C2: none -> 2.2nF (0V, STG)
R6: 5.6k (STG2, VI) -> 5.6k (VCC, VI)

---

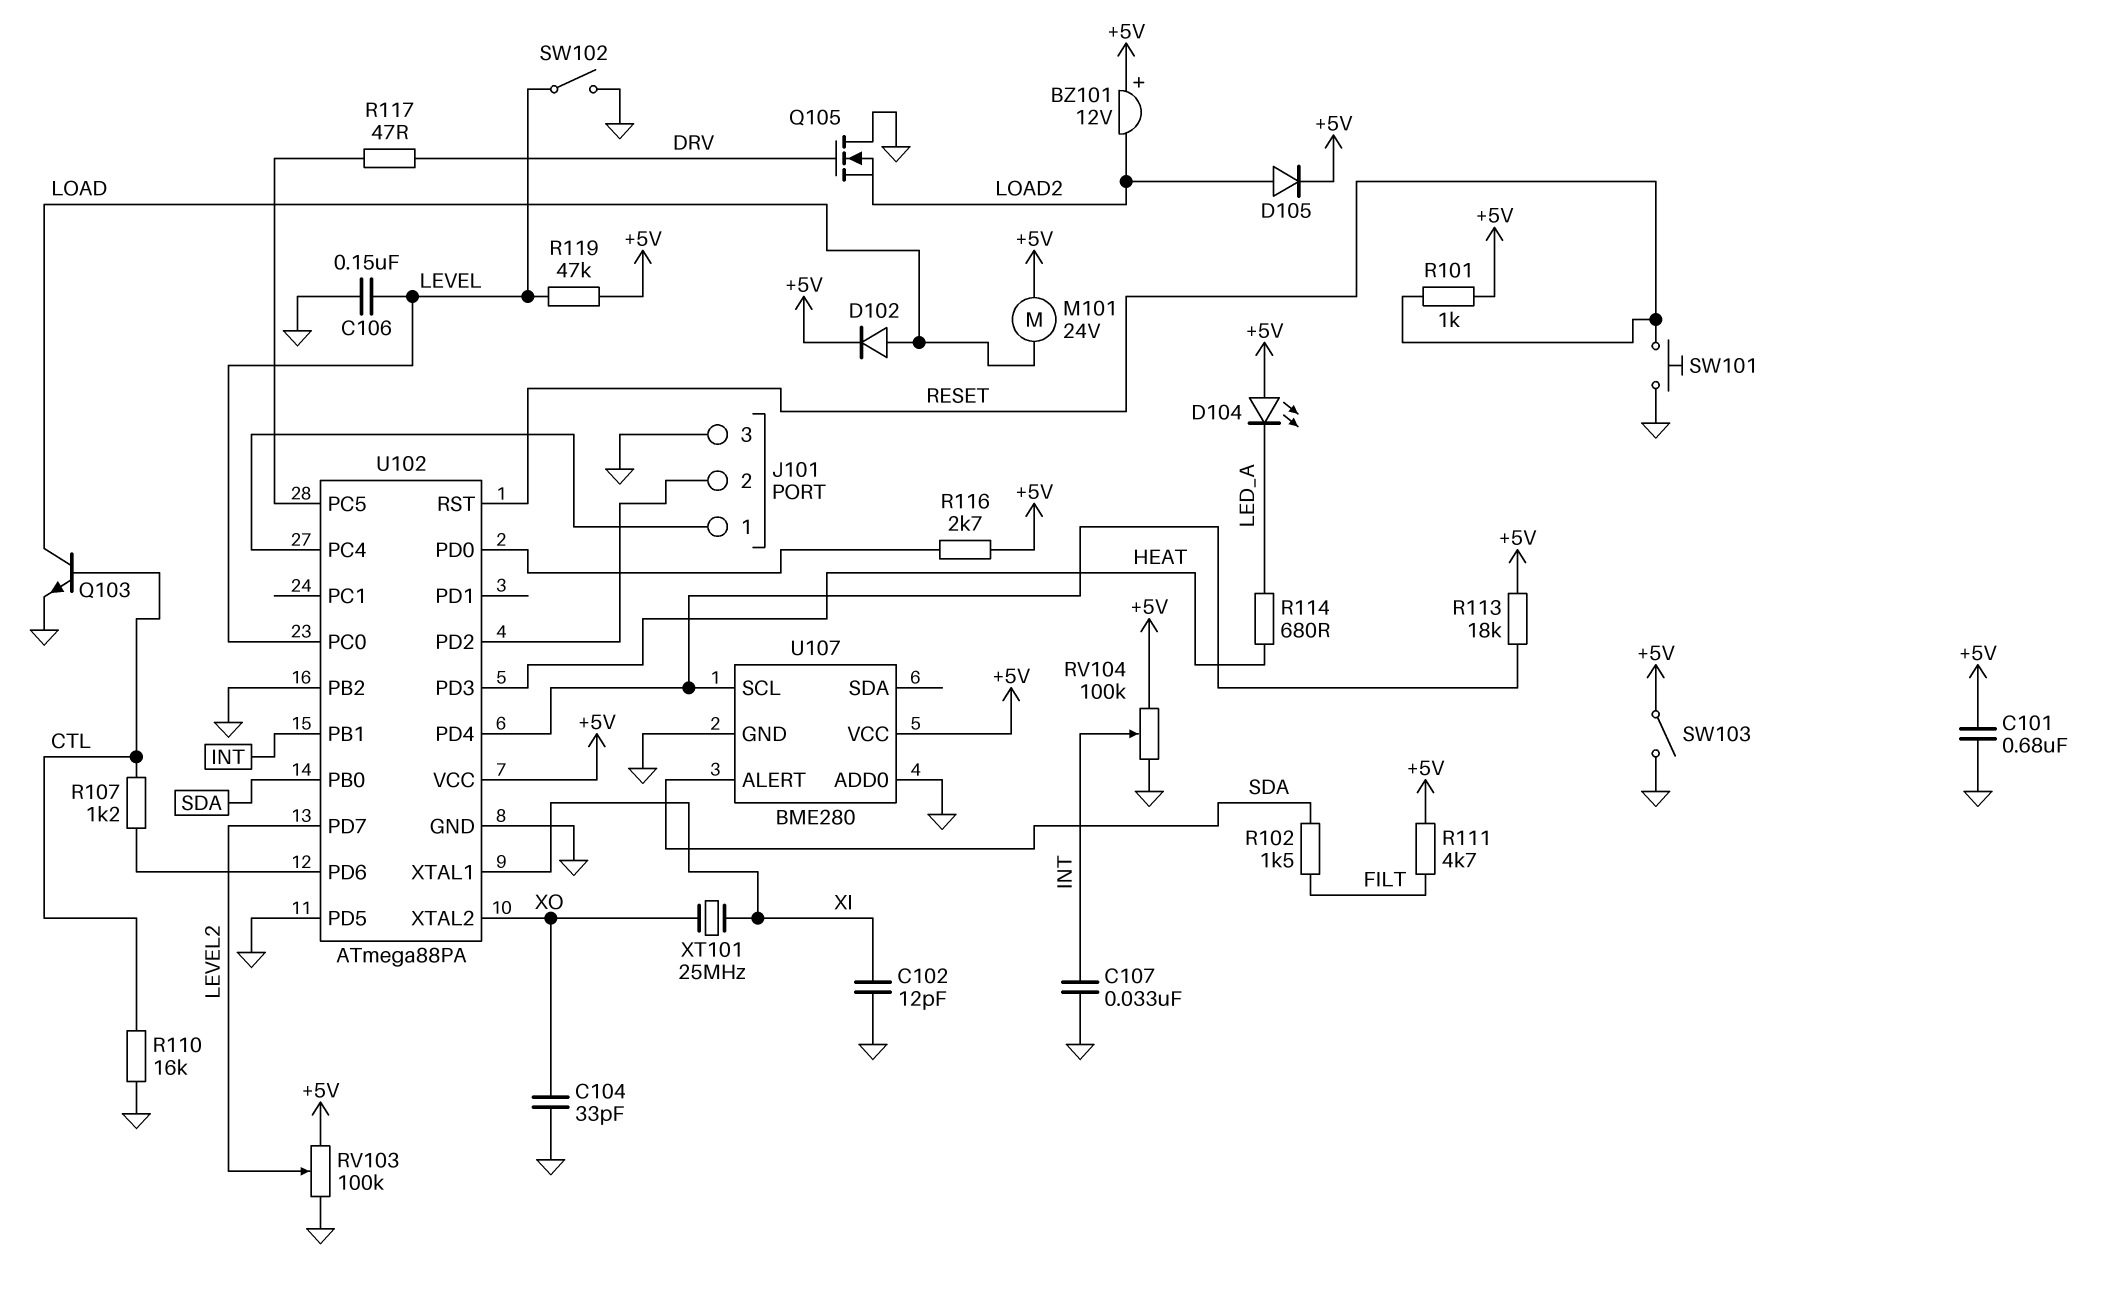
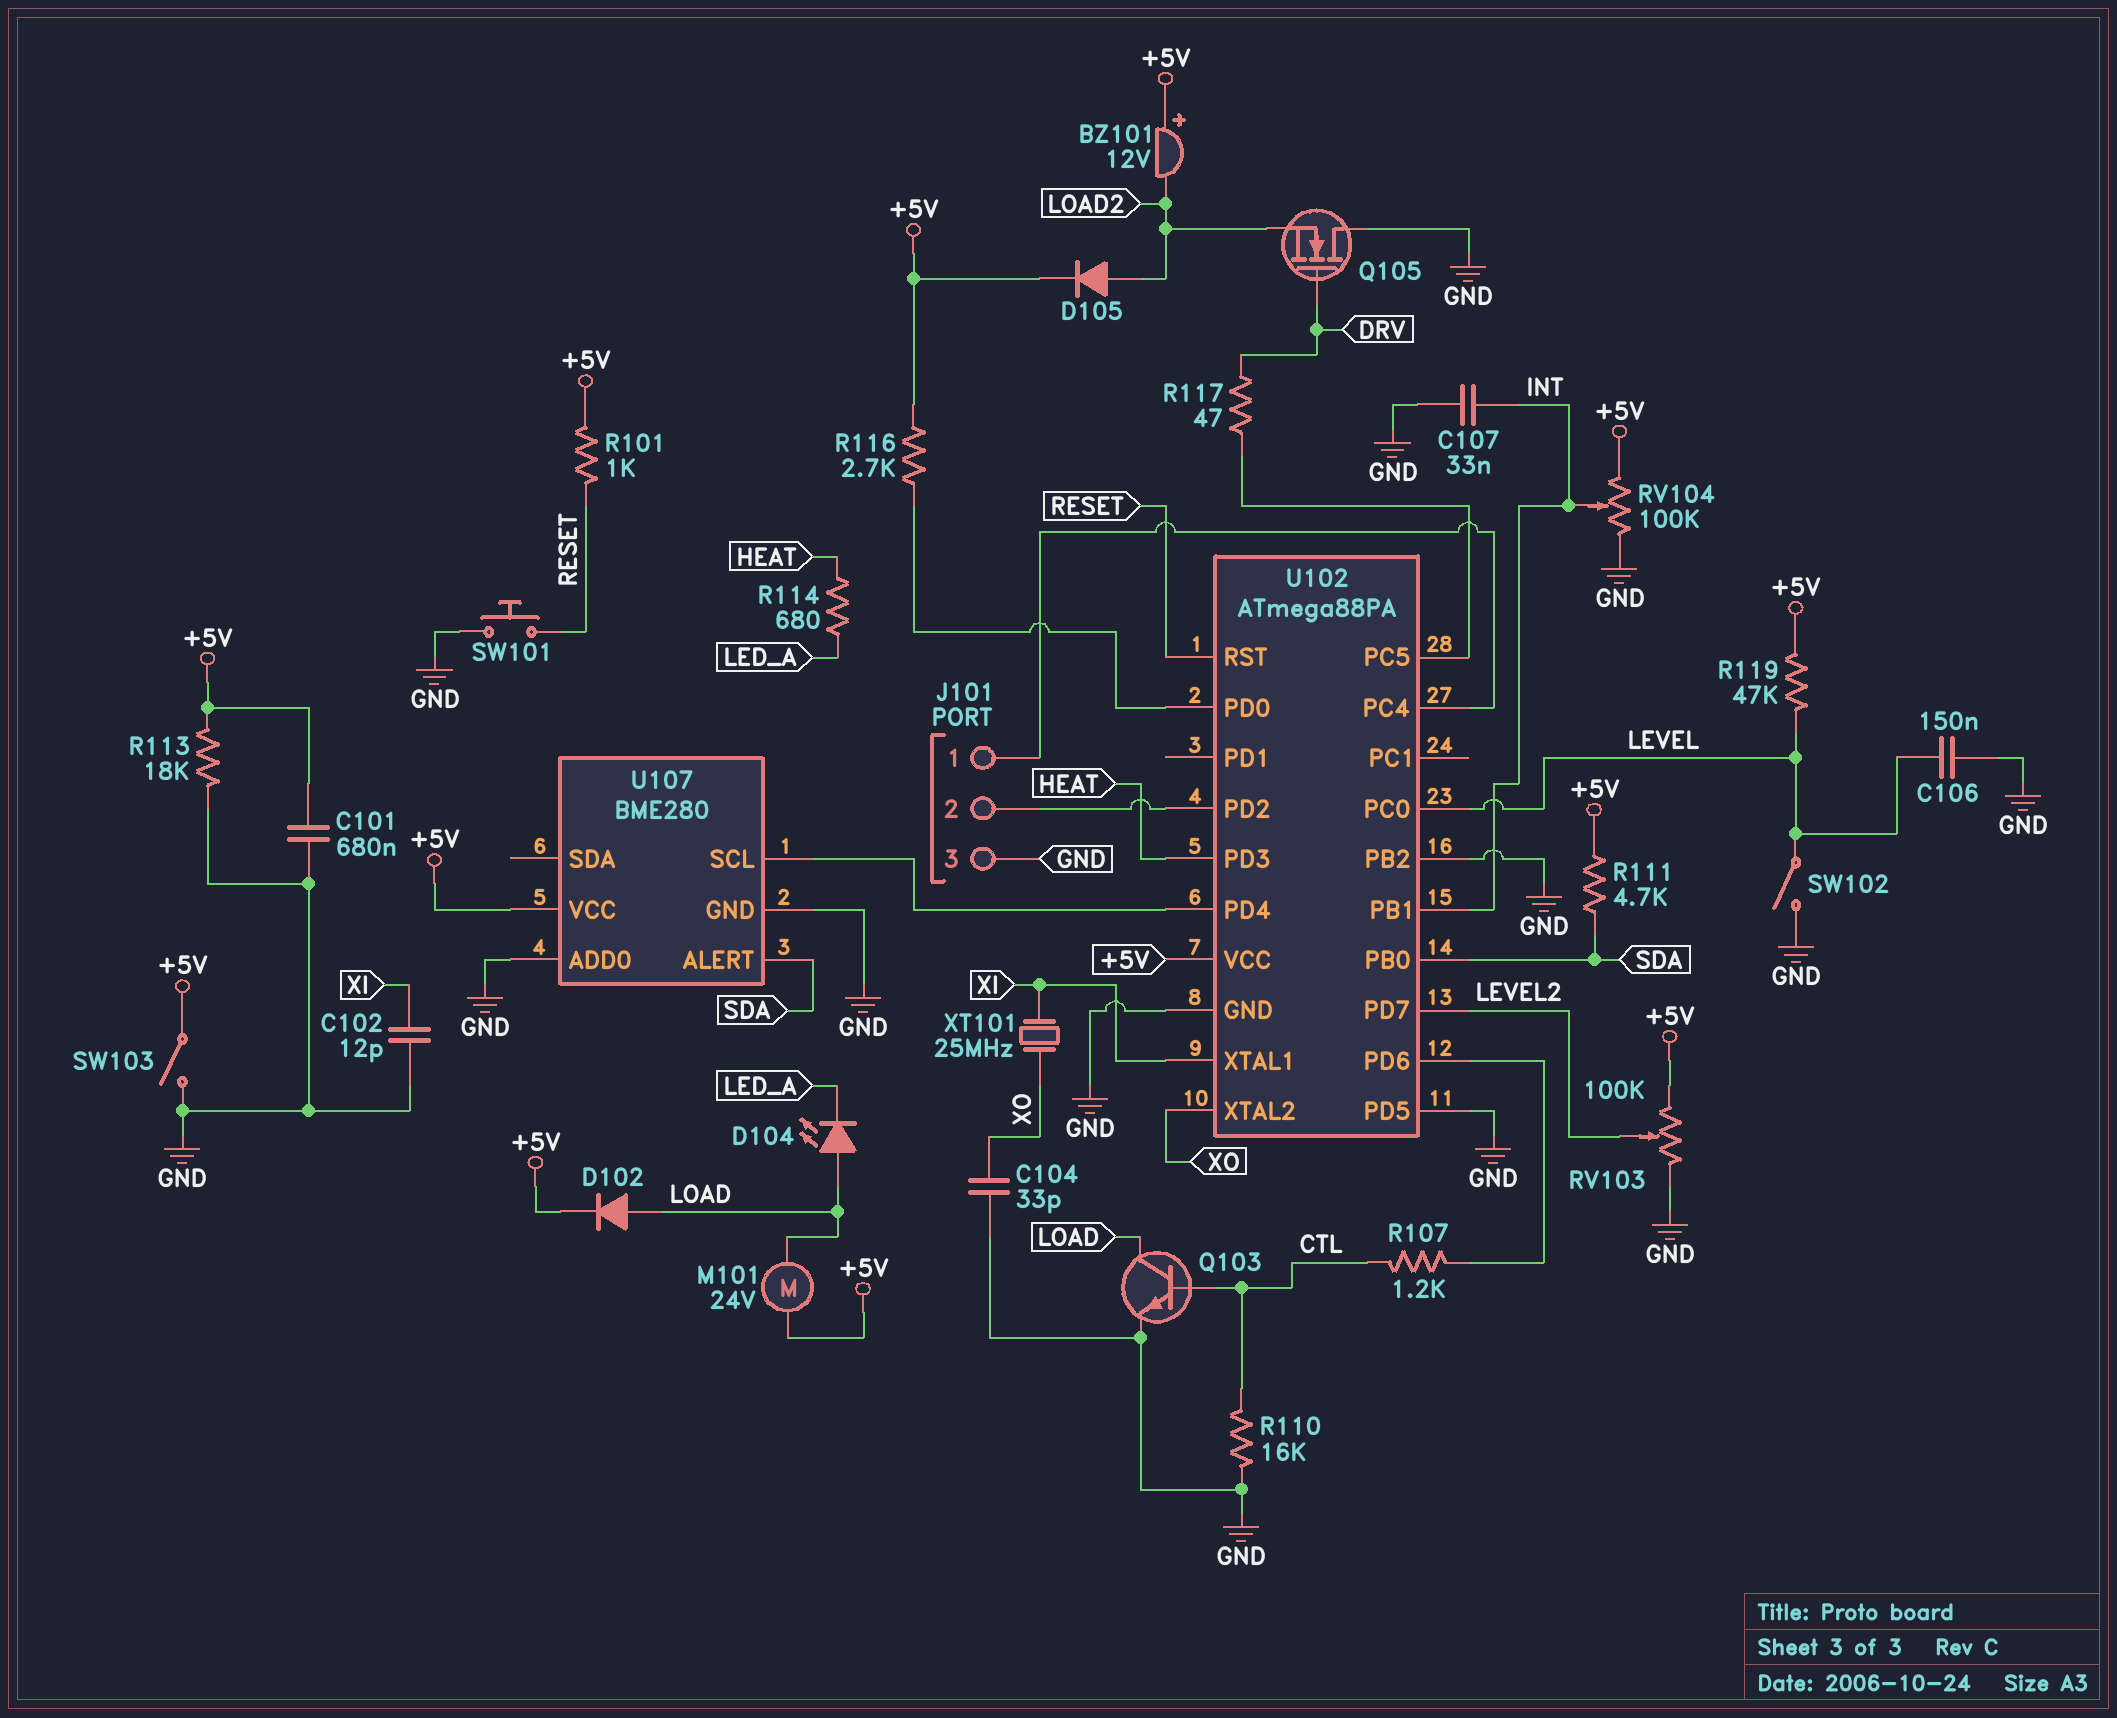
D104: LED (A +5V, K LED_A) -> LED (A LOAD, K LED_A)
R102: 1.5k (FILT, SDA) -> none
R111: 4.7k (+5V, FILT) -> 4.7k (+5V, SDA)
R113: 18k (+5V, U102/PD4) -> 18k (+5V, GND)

* * *

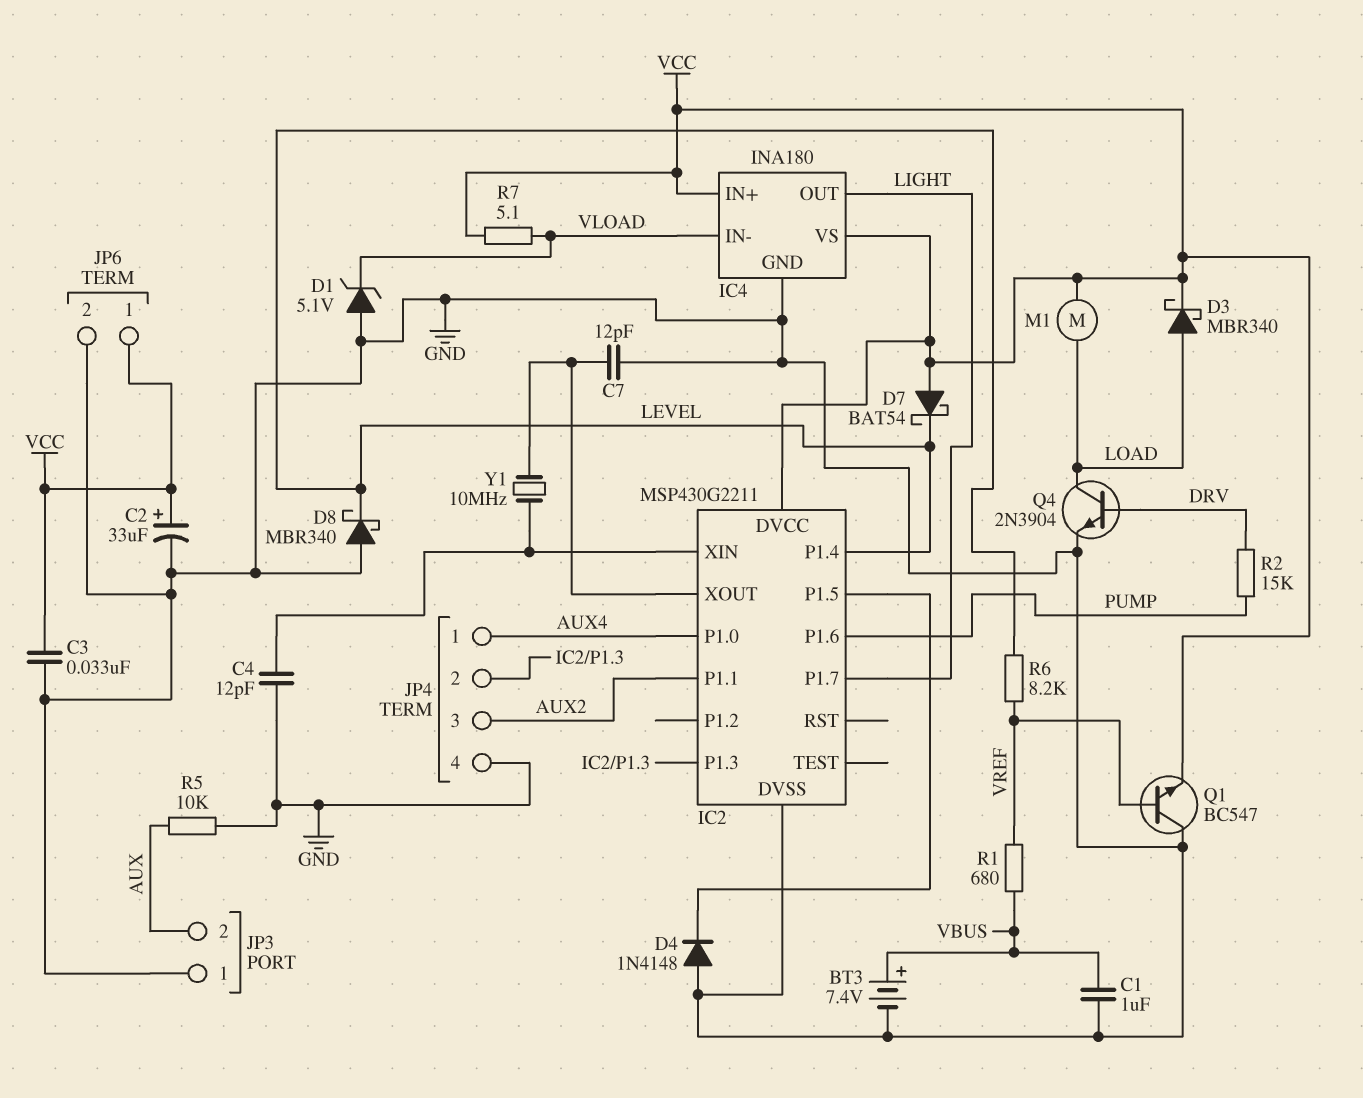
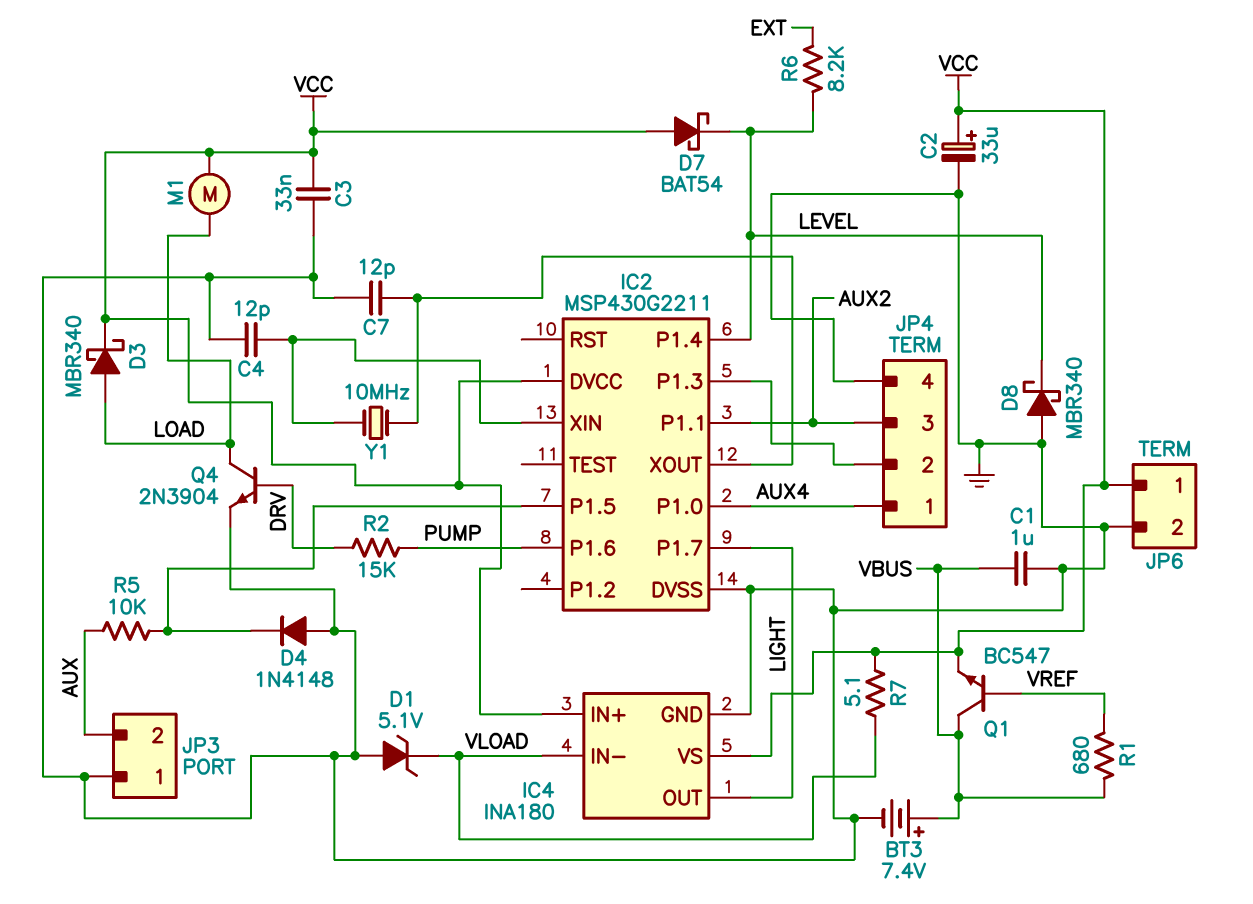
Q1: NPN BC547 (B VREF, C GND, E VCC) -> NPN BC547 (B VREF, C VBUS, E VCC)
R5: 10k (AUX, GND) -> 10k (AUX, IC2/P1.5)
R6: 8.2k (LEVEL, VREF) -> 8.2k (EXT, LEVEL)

◆ Task directions
Lines holding "none" are the ones to copy; find all of them in the listing.

◆ Response area
C2: none -> 2.2nF (0V, STG)
R102: 1.5k (FILT, SDA) -> none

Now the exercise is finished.